▶ _DIRECTIONS_
Reproduce the records below exactly, leaving their images out.

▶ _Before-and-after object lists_
══════

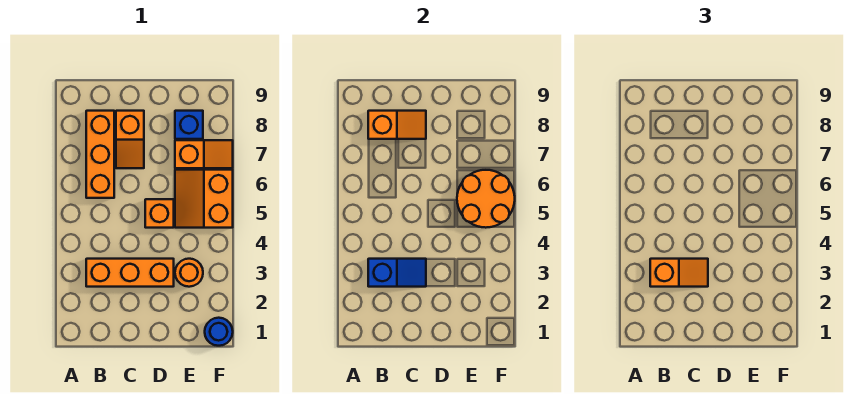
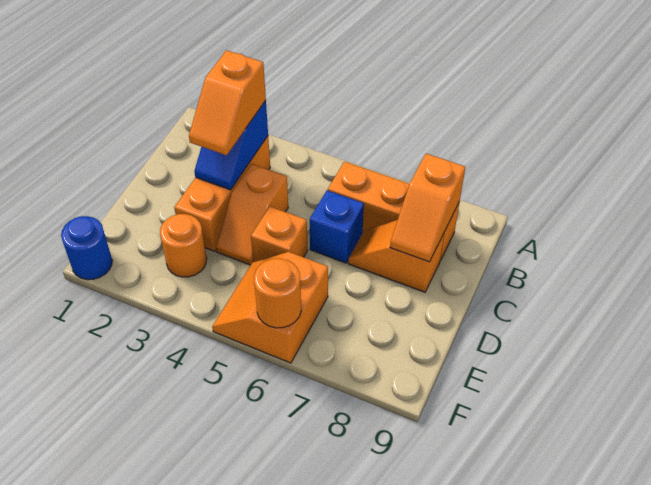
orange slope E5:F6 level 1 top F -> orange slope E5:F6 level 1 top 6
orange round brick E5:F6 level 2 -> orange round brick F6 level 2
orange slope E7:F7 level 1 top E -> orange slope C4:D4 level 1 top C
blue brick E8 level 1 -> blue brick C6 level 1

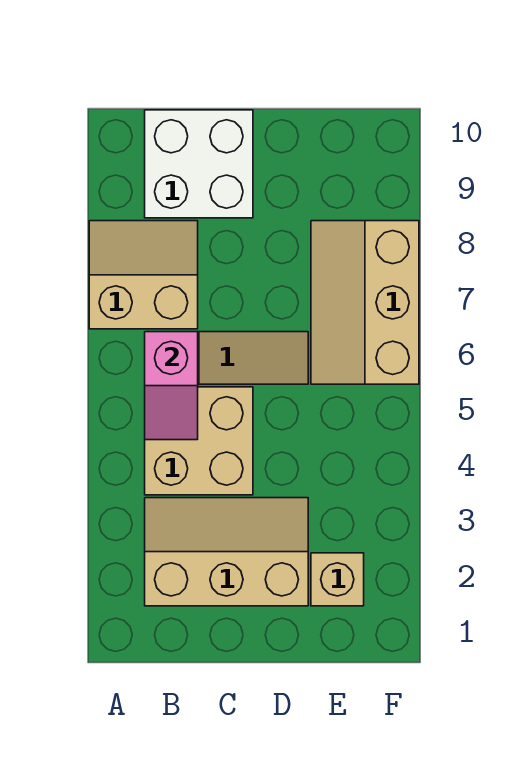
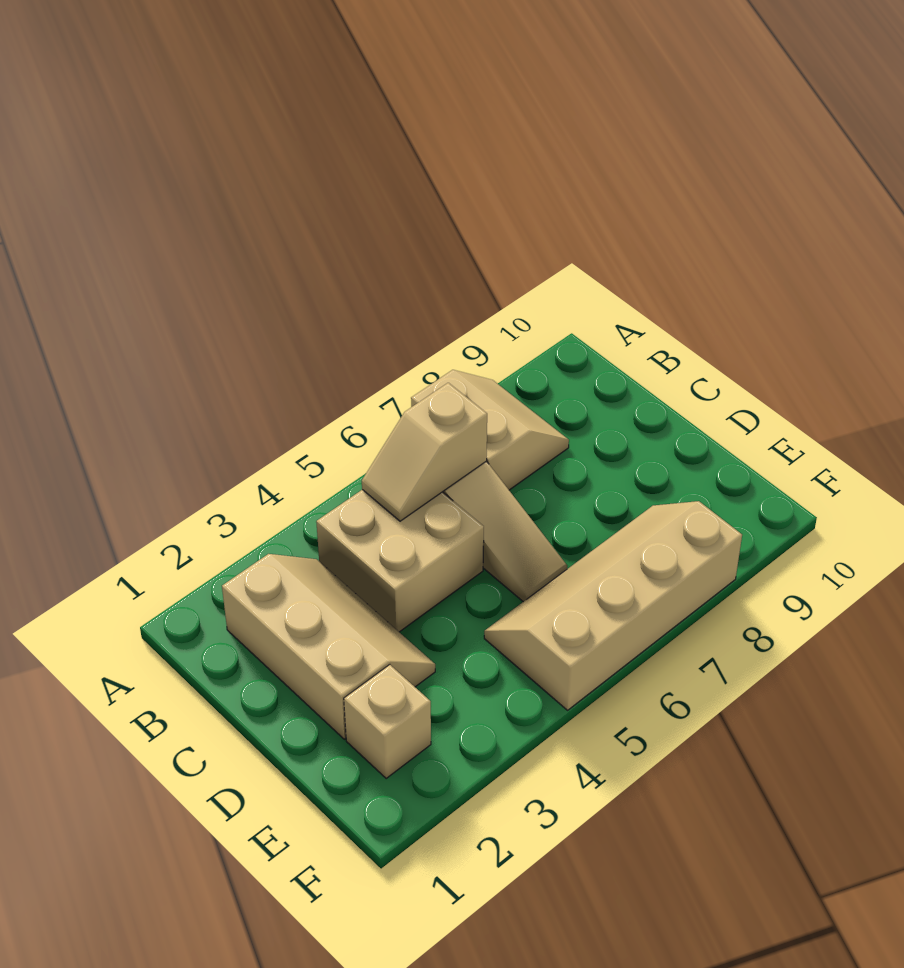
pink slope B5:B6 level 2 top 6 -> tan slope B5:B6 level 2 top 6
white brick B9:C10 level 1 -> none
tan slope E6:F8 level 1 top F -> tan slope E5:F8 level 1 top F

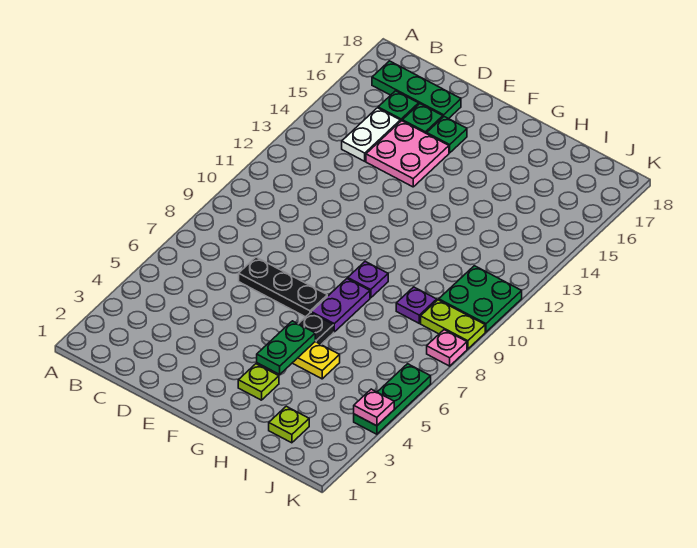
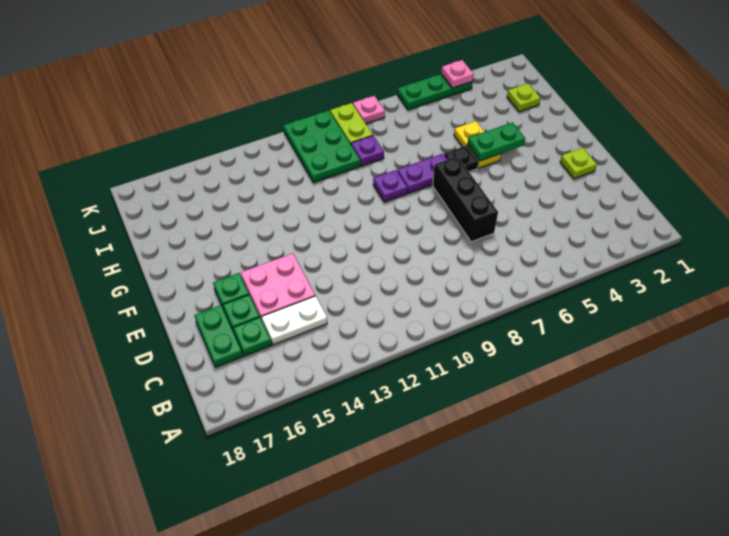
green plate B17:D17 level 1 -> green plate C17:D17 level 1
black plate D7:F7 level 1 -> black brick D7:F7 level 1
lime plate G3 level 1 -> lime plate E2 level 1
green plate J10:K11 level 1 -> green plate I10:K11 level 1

══════

▶ _REPLY TO THE TASK_
orange slope E5:F6 level 1 top F -> orange slope E5:F6 level 1 top 6
orange round brick E5:F6 level 2 -> orange round brick F6 level 2
orange slope E7:F7 level 1 top E -> orange slope C4:D4 level 1 top C
blue brick E8 level 1 -> blue brick C6 level 1

pink slope B5:B6 level 2 top 6 -> tan slope B5:B6 level 2 top 6
white brick B9:C10 level 1 -> none
tan slope E6:F8 level 1 top F -> tan slope E5:F8 level 1 top F

green plate B17:D17 level 1 -> green plate C17:D17 level 1
black plate D7:F7 level 1 -> black brick D7:F7 level 1
lime plate G3 level 1 -> lime plate E2 level 1
green plate J10:K11 level 1 -> green plate I10:K11 level 1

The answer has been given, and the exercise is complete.